EXTRACTED DATA Block Start

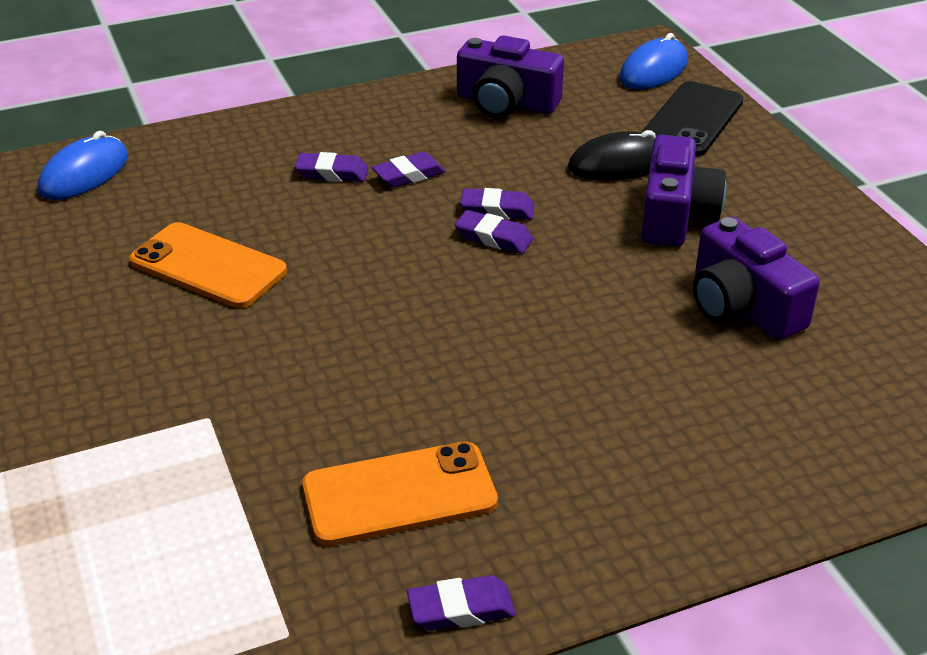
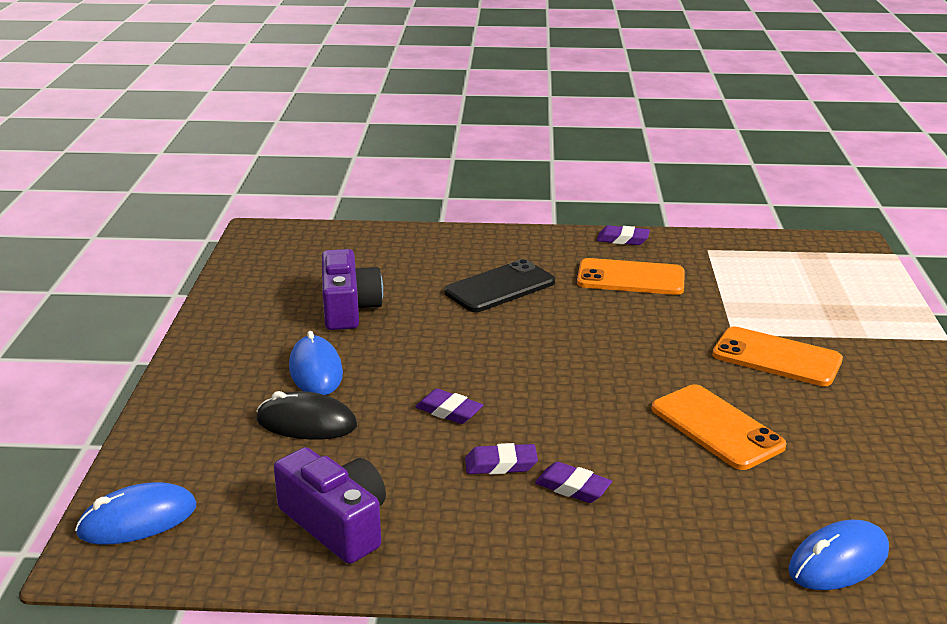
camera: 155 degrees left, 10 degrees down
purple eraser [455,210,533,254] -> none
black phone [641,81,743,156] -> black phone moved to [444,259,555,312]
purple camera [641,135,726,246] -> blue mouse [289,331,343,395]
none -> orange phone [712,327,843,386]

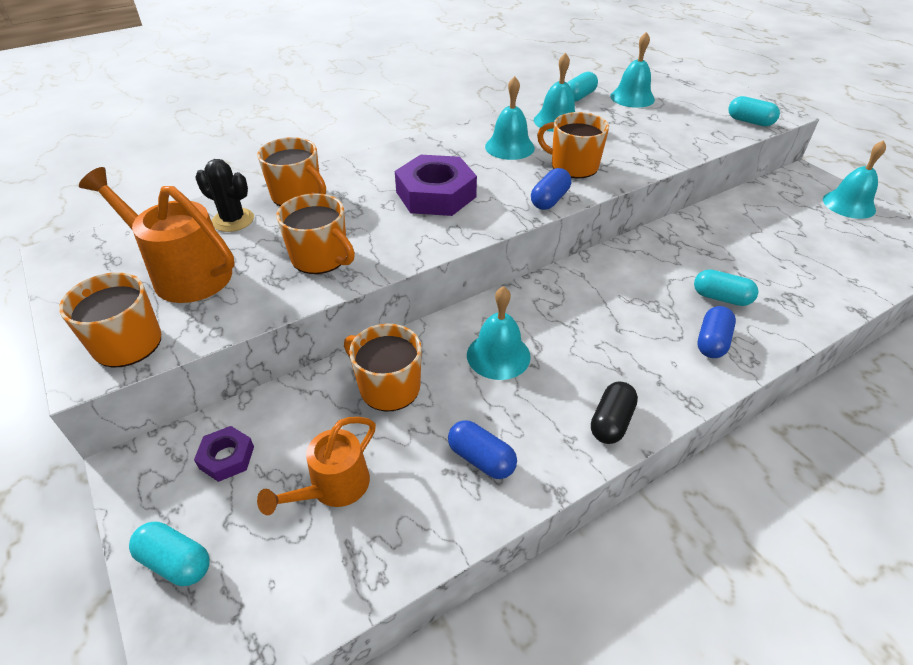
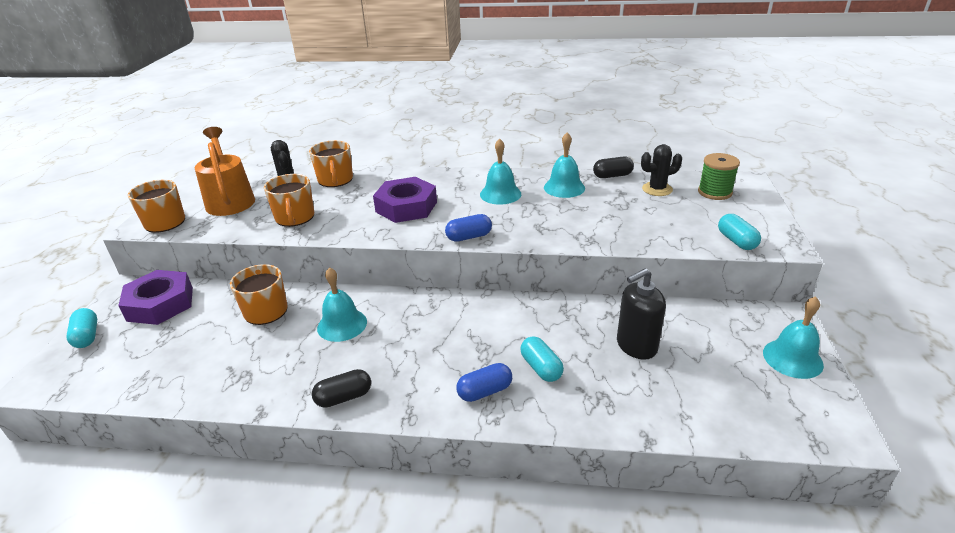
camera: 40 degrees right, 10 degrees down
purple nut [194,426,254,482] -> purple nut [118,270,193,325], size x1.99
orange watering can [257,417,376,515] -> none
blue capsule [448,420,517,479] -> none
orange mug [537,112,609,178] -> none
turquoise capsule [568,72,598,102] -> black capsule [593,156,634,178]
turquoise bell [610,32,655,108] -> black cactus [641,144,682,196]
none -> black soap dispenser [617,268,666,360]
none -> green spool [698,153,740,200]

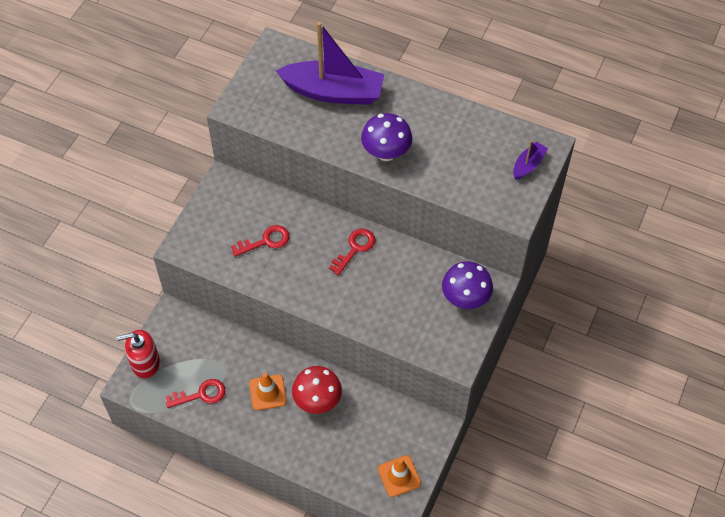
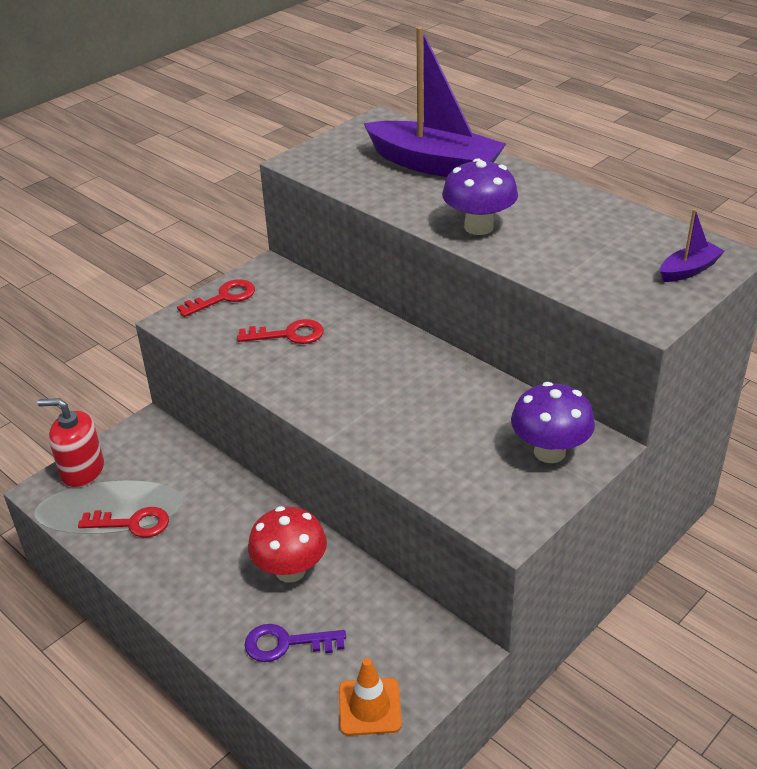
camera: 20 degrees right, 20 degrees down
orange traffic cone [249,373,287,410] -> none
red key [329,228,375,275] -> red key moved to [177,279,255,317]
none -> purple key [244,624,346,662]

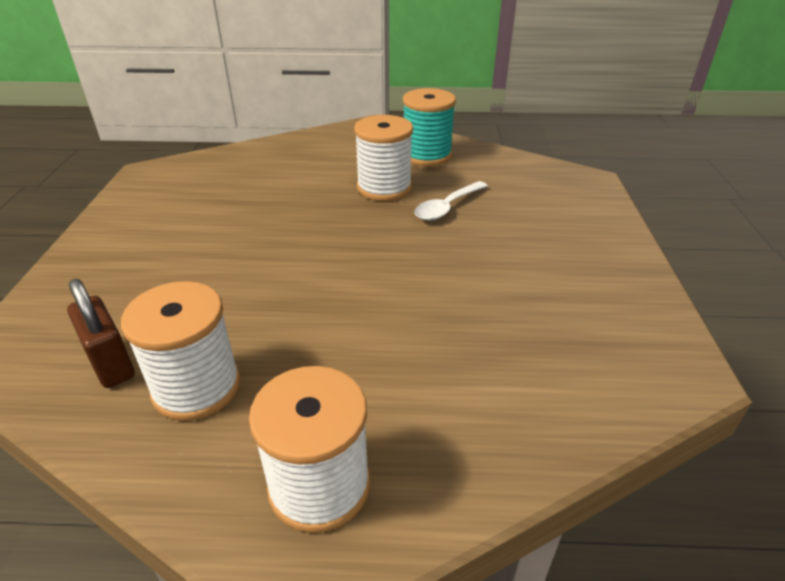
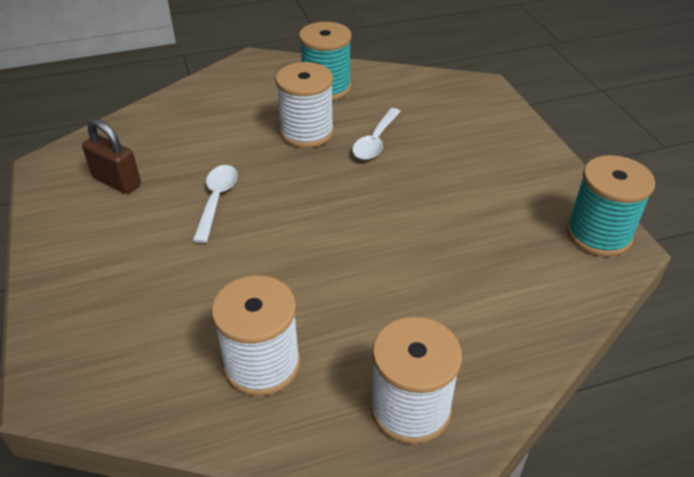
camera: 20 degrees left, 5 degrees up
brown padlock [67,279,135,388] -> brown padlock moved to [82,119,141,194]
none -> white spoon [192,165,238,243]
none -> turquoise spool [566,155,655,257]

EXTRACTED DATA Block End

* [PROBLEM STATEMENT] Write out the data in full and exactly as given, though without the images.

* [WRITTEN REPLY]
camera: 155 degrees left, 10 degrees down
purple eraser [455,210,533,254] -> none
black phone [641,81,743,156] -> black phone moved to [444,259,555,312]
purple camera [641,135,726,246] -> blue mouse [289,331,343,395]
none -> orange phone [712,327,843,386]

camera: 40 degrees right, 10 degrees down
purple nut [194,426,254,482] -> purple nut [118,270,193,325], size x1.99
orange watering can [257,417,376,515] -> none
blue capsule [448,420,517,479] -> none
orange mug [537,112,609,178] -> none
turquoise capsule [568,72,598,102] -> black capsule [593,156,634,178]
turquoise bell [610,32,655,108] -> black cactus [641,144,682,196]
none -> black soap dispenser [617,268,666,360]
none -> green spool [698,153,740,200]

camera: 20 degrees right, 20 degrees down
orange traffic cone [249,373,287,410] -> none
red key [329,228,375,275] -> red key moved to [177,279,255,317]
none -> purple key [244,624,346,662]

camera: 20 degrees left, 5 degrees up
brown padlock [67,279,135,388] -> brown padlock moved to [82,119,141,194]
none -> white spoon [192,165,238,243]
none -> turquoise spool [566,155,655,257]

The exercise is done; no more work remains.